Work required:
Filter the entries below, keeping only lines with the word "lessons".

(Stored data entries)
========================================================================
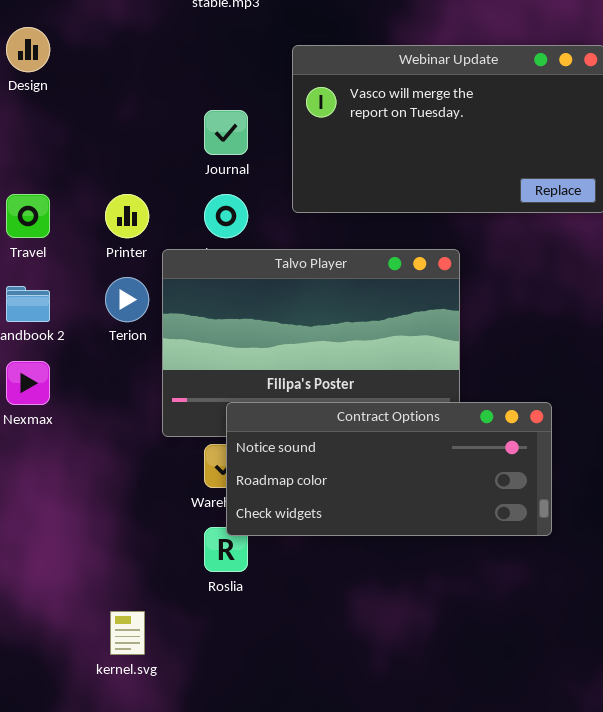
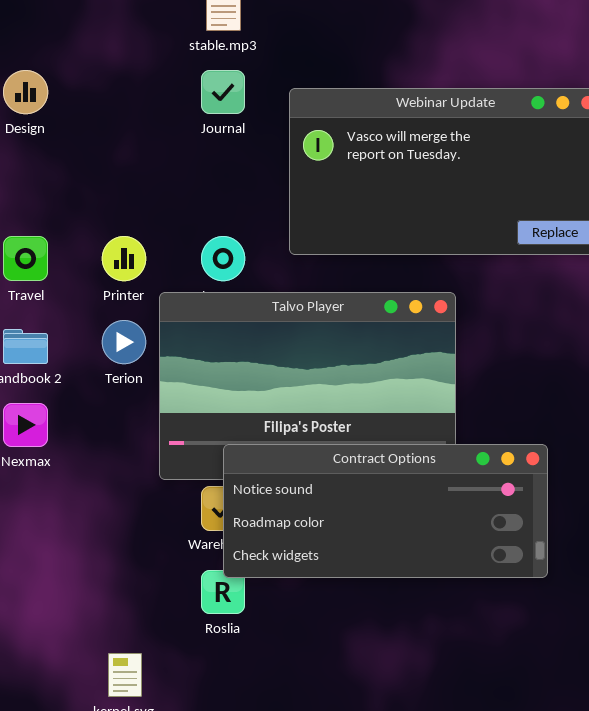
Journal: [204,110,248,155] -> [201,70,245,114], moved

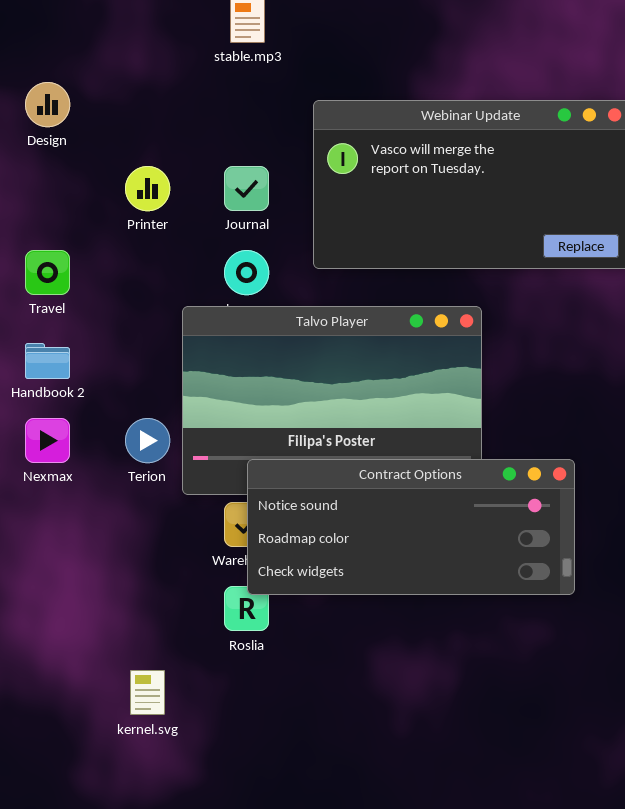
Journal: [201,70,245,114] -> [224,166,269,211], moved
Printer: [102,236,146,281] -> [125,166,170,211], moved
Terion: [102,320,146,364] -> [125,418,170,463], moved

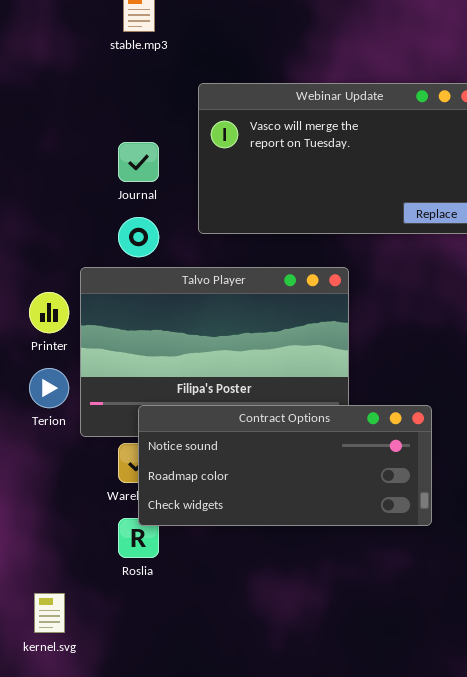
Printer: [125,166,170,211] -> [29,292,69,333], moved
========================================================================
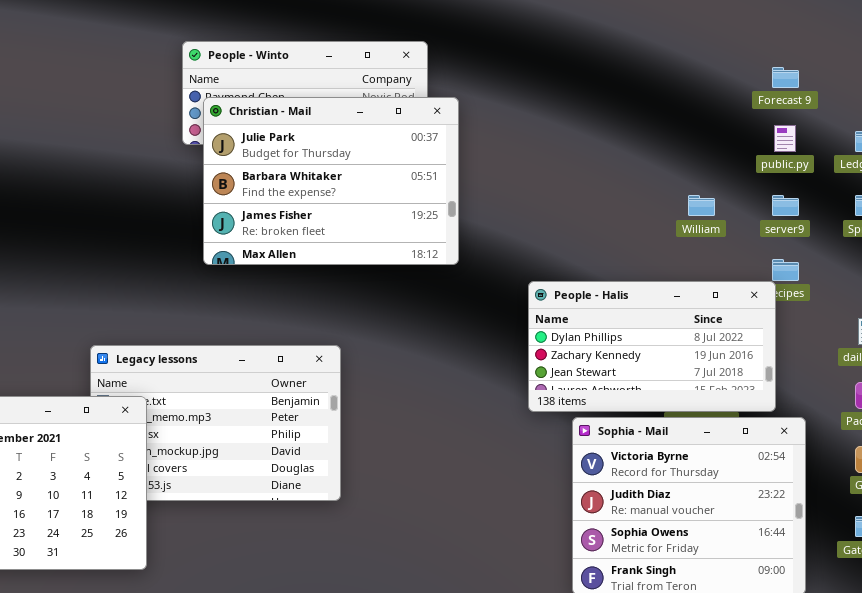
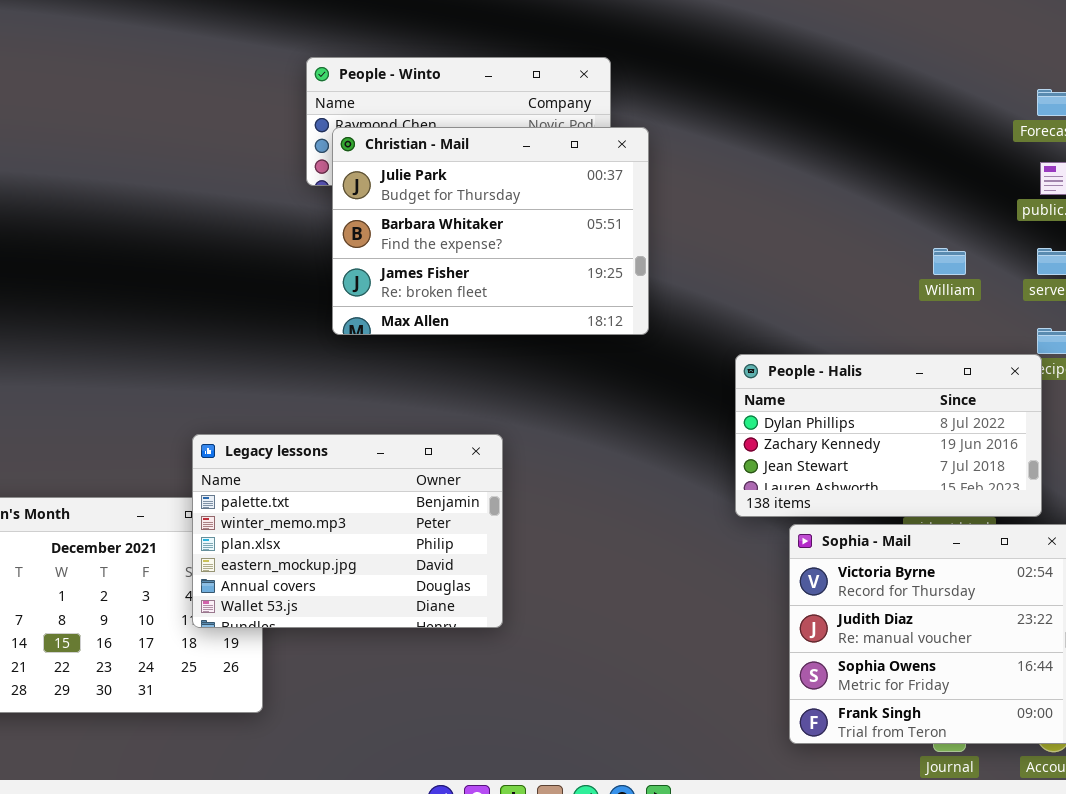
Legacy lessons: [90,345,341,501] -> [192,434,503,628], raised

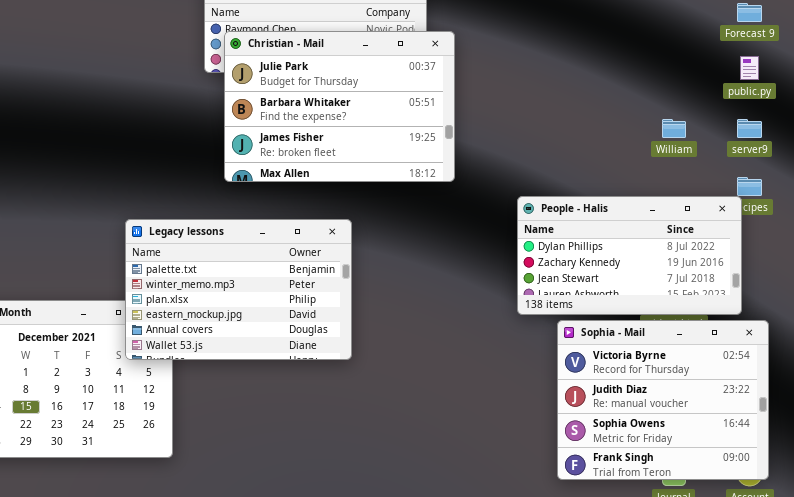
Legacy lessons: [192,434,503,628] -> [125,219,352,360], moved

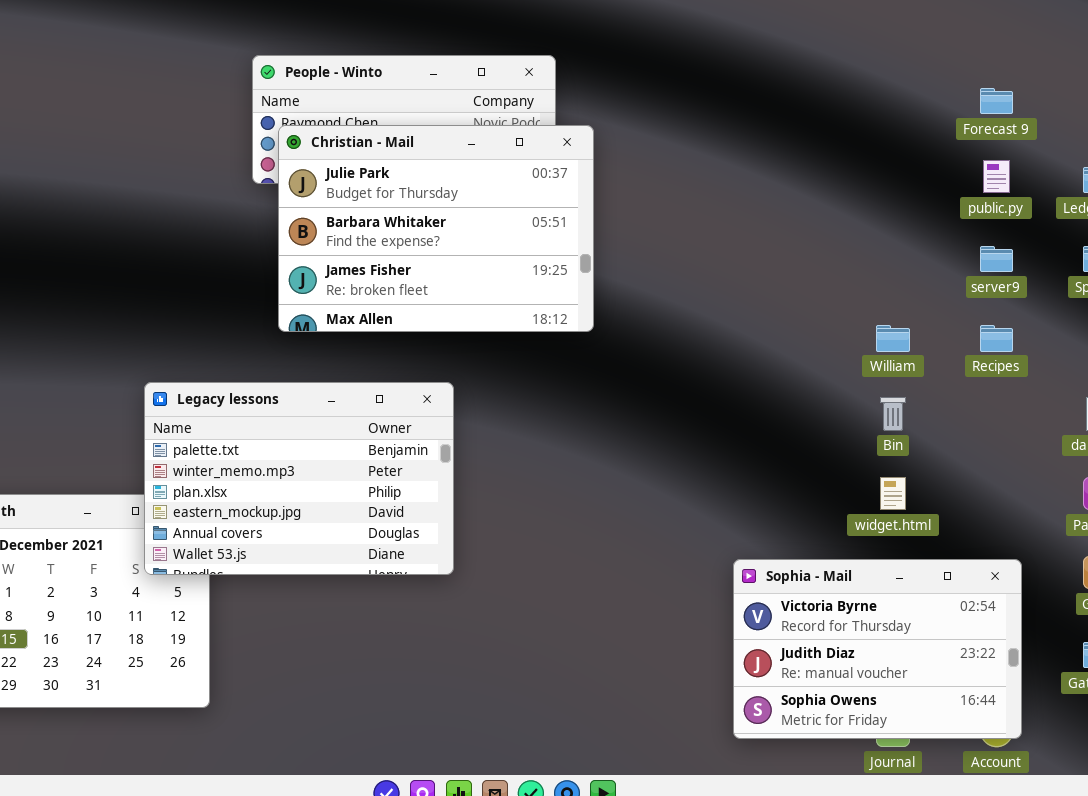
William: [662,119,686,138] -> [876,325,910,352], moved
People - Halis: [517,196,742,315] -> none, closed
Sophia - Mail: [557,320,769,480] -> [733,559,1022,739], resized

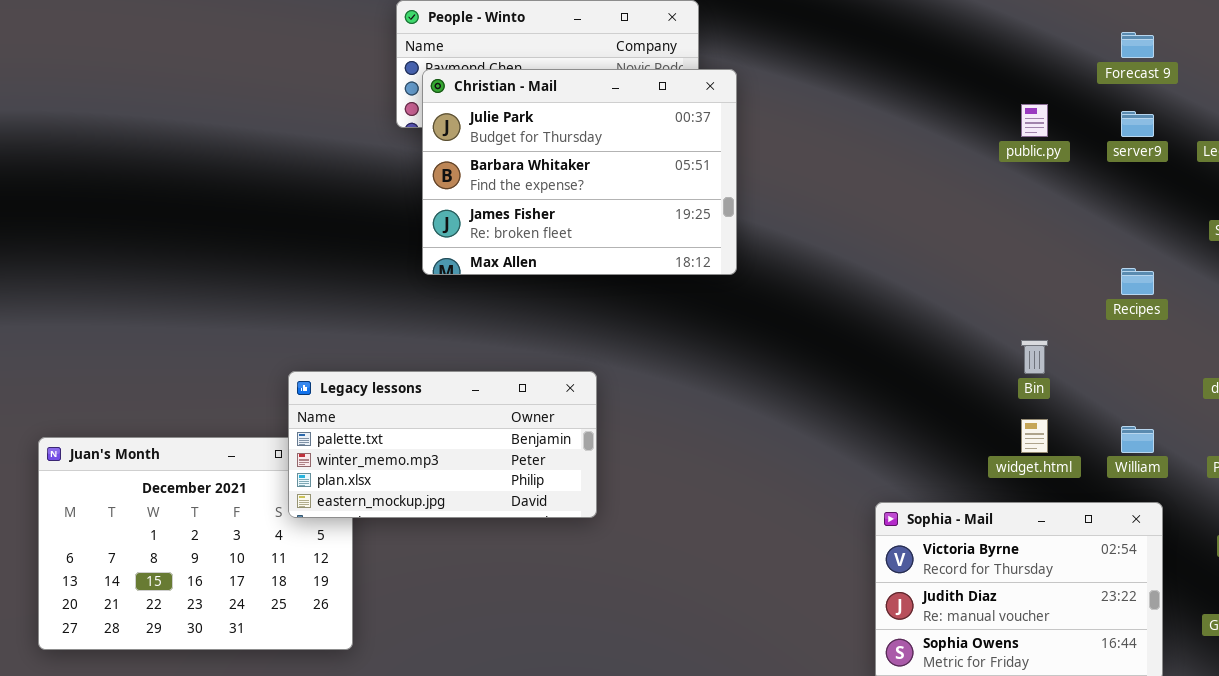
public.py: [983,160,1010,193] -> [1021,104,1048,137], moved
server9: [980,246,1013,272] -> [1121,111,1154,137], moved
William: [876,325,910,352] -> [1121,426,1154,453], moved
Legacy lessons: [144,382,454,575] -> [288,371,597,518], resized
========================================================================
Response area:
Legacy lessons: [90,345,341,501] -> [192,434,503,628], raised
Legacy lessons: [192,434,503,628] -> [125,219,352,360], moved
Legacy lessons: [144,382,454,575] -> [288,371,597,518], resized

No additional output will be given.